[GIVEN DATA]

......

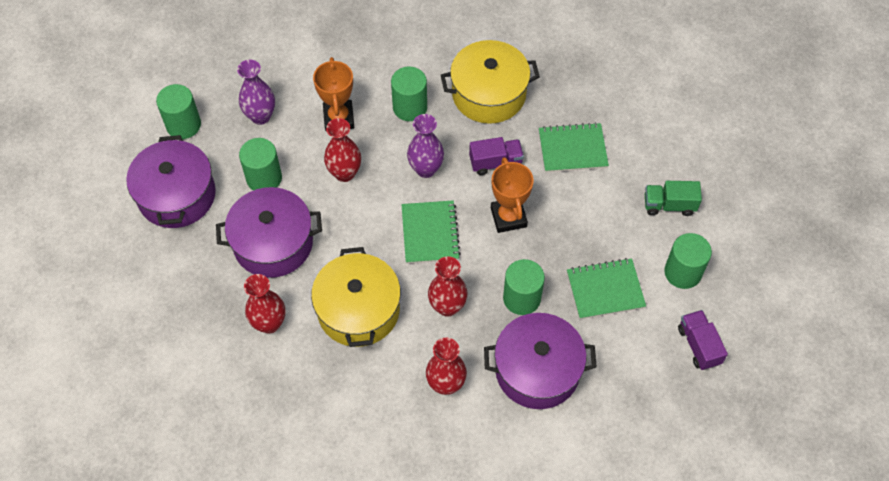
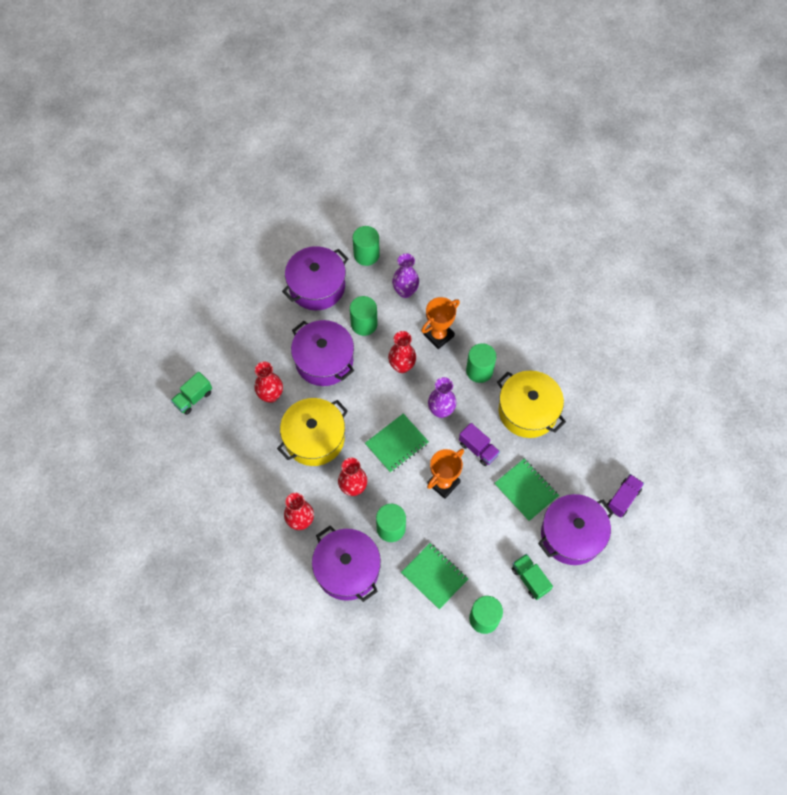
camera: 55 degrees right, 5 degrees up
(201, 410) = (193, 398): none -> green truck
(648, 140) = (571, 535): none -> purple pot
(699, 345) = (436, 661): purple truck -> purple truck (622, 499)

......

[WHAT TO PRODUCE] Exclude images. Return the data above verbatim.

[RESULT OF THE TASK]
camera: 55 degrees right, 5 degrees up
(201, 410) = (193, 398): none -> green truck
(648, 140) = (571, 535): none -> purple pot
(699, 345) = (436, 661): purple truck -> purple truck (622, 499)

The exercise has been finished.